◆ Exercise brief:
An exact transcription of the lines below, from the first through the one containing "(550, 239) = (817, 324): grey", is the only output wanted.

/---

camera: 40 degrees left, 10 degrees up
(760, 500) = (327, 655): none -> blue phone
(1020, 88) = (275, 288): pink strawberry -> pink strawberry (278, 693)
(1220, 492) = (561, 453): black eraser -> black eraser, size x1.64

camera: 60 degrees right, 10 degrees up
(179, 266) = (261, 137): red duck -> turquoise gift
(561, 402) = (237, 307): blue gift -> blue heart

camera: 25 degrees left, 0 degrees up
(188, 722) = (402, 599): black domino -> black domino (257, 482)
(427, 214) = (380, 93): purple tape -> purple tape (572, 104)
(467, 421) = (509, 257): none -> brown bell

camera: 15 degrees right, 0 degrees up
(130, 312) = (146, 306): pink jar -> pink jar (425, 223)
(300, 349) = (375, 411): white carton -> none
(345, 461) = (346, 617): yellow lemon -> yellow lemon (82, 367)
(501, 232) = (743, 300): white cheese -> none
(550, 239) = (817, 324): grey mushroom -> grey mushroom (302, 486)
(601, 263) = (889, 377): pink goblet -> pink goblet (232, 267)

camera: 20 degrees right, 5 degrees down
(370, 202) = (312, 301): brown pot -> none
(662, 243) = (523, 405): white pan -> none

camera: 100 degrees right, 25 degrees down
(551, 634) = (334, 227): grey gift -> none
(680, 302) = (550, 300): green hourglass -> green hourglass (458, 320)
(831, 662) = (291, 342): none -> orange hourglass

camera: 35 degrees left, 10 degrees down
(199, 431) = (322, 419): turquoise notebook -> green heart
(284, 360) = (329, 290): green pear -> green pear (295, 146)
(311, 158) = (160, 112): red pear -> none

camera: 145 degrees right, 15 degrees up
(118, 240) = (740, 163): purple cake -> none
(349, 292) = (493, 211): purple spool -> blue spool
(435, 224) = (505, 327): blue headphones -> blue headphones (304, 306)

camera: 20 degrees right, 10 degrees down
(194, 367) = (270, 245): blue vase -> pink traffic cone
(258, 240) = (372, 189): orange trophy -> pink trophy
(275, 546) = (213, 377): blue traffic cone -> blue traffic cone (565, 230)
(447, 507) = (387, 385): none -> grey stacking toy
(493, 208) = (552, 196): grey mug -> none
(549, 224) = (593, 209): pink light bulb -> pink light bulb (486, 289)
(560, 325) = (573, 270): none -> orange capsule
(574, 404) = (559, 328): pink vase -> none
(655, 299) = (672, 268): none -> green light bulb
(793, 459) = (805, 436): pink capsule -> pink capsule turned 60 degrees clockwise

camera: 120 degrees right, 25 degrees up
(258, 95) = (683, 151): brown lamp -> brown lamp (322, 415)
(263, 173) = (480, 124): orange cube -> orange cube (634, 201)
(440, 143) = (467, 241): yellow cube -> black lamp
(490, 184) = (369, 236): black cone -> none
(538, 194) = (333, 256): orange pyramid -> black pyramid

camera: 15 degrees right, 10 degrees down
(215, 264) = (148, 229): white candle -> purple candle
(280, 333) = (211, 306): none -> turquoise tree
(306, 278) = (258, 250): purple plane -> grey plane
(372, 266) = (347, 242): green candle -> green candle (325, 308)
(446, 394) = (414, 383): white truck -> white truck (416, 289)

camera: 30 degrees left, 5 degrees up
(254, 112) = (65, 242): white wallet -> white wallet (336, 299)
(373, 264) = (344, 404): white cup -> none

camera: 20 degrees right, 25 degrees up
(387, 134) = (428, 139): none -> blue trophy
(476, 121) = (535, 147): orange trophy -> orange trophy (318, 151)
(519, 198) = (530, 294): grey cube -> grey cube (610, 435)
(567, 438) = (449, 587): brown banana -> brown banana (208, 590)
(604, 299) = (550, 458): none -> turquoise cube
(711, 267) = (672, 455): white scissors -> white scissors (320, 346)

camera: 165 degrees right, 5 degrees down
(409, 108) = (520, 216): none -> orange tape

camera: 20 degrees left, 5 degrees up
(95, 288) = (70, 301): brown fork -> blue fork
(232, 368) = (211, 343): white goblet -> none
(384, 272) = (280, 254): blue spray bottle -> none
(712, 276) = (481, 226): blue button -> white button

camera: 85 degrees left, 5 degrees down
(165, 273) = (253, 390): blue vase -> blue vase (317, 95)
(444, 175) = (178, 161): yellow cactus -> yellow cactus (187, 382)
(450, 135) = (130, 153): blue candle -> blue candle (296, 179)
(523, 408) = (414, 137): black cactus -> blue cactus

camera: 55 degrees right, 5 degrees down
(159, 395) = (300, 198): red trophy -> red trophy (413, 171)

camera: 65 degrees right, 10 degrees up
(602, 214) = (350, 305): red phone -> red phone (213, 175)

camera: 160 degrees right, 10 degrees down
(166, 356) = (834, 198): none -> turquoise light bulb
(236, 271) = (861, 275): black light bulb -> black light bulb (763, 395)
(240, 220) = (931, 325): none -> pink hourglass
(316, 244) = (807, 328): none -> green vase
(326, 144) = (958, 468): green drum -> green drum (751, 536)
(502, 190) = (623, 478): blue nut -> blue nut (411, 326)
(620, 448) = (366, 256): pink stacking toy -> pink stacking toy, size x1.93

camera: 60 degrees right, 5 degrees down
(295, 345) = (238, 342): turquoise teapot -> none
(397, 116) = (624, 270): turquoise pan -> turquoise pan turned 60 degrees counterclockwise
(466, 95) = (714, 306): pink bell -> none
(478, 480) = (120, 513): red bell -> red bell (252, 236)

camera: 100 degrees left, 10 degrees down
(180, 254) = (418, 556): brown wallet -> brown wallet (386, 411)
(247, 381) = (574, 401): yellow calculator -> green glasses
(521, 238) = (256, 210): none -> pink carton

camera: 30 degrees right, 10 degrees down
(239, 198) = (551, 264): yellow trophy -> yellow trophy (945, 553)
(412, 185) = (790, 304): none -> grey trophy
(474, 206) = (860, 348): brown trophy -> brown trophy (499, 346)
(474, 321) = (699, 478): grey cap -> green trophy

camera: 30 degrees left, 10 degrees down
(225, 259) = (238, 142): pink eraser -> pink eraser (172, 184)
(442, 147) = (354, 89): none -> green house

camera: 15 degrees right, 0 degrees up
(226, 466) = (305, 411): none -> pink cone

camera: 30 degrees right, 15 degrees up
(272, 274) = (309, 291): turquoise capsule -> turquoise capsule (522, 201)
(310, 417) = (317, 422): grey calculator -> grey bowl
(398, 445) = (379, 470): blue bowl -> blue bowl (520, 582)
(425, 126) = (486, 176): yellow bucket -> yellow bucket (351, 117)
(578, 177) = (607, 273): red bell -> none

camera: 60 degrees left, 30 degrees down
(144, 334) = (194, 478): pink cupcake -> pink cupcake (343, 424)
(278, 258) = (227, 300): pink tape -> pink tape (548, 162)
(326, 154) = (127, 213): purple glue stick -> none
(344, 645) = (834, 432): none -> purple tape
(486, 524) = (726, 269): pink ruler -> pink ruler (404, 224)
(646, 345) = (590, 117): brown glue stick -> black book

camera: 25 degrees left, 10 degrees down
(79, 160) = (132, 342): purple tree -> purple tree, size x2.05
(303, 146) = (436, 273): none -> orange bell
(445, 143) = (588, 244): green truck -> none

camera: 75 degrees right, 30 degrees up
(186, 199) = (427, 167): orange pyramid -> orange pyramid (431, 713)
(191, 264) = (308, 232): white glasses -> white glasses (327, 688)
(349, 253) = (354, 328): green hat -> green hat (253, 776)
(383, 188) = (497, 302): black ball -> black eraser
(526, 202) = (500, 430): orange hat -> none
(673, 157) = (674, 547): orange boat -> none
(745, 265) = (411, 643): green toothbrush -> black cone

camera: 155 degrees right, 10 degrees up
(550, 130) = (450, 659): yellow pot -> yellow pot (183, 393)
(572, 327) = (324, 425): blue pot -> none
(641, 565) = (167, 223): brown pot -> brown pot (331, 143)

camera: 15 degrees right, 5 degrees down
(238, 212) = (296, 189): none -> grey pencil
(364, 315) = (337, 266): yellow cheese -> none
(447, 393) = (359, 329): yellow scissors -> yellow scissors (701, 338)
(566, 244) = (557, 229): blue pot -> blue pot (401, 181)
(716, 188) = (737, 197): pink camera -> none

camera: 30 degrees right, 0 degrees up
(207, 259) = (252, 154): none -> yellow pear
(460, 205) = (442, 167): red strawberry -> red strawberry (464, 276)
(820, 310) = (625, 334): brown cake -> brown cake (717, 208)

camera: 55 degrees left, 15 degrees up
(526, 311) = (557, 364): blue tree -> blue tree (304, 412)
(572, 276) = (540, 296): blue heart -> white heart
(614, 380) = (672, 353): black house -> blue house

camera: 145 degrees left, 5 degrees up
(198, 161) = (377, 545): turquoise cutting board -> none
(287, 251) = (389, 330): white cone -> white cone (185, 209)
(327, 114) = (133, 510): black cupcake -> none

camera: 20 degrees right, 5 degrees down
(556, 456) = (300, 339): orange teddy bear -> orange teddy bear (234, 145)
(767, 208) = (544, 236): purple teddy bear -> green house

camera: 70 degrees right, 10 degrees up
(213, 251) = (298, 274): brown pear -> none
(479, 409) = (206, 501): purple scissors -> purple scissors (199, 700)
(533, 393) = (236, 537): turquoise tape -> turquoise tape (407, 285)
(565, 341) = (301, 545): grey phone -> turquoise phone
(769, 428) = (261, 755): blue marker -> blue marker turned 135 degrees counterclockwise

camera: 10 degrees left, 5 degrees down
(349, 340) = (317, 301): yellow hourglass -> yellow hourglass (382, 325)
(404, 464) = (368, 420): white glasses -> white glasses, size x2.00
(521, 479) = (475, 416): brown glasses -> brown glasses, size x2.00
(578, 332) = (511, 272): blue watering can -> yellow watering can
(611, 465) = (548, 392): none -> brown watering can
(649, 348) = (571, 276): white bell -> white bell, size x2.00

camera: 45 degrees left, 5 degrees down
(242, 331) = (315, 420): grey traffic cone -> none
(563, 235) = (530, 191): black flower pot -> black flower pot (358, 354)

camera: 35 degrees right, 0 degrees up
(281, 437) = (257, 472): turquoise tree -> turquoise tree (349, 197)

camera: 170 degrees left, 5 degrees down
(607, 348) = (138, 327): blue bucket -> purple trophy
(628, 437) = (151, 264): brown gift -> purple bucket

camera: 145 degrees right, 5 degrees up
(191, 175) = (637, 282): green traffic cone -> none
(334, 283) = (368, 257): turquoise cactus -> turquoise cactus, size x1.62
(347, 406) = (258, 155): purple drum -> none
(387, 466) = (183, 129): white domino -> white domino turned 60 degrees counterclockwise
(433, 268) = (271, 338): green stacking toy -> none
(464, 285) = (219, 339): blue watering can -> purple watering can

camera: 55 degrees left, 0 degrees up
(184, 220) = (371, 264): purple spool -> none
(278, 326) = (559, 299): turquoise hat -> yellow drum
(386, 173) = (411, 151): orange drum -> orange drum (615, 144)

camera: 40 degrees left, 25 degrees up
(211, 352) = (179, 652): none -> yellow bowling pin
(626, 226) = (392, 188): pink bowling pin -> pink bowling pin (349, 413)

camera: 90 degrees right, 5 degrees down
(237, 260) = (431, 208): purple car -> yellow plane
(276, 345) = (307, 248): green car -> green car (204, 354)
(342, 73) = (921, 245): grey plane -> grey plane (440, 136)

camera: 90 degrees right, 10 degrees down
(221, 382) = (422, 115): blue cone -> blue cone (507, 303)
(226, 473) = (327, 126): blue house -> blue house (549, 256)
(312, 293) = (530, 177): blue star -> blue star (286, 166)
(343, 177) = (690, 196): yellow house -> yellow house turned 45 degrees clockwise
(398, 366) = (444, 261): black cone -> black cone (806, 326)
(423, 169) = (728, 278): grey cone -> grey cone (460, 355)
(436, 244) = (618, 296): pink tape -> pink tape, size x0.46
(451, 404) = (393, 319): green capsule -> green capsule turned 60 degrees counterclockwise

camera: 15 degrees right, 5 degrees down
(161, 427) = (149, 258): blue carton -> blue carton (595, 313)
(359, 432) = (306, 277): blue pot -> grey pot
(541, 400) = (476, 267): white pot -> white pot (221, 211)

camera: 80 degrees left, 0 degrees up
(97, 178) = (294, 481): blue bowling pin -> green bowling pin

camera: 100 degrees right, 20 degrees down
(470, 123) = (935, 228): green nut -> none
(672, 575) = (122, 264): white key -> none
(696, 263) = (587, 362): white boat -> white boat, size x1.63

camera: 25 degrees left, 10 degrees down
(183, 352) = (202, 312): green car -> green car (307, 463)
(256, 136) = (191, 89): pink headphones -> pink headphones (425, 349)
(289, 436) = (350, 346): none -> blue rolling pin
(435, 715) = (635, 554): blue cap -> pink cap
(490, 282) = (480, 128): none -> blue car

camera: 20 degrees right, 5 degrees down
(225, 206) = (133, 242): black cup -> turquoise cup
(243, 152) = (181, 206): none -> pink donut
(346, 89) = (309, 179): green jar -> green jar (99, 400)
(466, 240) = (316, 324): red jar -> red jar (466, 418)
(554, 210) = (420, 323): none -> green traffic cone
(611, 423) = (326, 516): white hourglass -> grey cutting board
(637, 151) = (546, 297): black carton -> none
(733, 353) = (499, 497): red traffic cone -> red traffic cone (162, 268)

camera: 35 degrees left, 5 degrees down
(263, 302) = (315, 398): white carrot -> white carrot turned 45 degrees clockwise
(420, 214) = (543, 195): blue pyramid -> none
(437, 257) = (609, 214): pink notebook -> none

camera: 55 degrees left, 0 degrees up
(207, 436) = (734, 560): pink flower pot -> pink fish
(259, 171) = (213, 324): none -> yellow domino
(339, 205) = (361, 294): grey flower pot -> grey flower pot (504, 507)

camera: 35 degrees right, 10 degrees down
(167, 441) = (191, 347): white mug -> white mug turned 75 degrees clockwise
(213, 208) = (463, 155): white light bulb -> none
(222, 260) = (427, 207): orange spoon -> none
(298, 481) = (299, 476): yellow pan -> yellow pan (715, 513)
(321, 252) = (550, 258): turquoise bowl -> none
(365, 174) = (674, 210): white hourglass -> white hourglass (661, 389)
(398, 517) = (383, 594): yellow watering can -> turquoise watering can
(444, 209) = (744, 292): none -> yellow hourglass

\---

◆ Solution below:
camera: 40 degrees left, 10 degrees up
(760, 500) = (327, 655): none -> blue phone
(1020, 88) = (275, 288): pink strawberry -> pink strawberry (278, 693)
(1220, 492) = (561, 453): black eraser -> black eraser, size x1.64

camera: 60 degrees right, 10 degrees up
(179, 266) = (261, 137): red duck -> turquoise gift
(561, 402) = (237, 307): blue gift -> blue heart

camera: 25 degrees left, 0 degrees up
(188, 722) = (402, 599): black domino -> black domino (257, 482)
(427, 214) = (380, 93): purple tape -> purple tape (572, 104)
(467, 421) = (509, 257): none -> brown bell

camera: 15 degrees right, 0 degrees up
(130, 312) = (146, 306): pink jar -> pink jar (425, 223)
(300, 349) = (375, 411): white carton -> none
(345, 461) = (346, 617): yellow lemon -> yellow lemon (82, 367)
(501, 232) = (743, 300): white cheese -> none
(550, 239) = (817, 324): grey mushroom -> grey mushroom (302, 486)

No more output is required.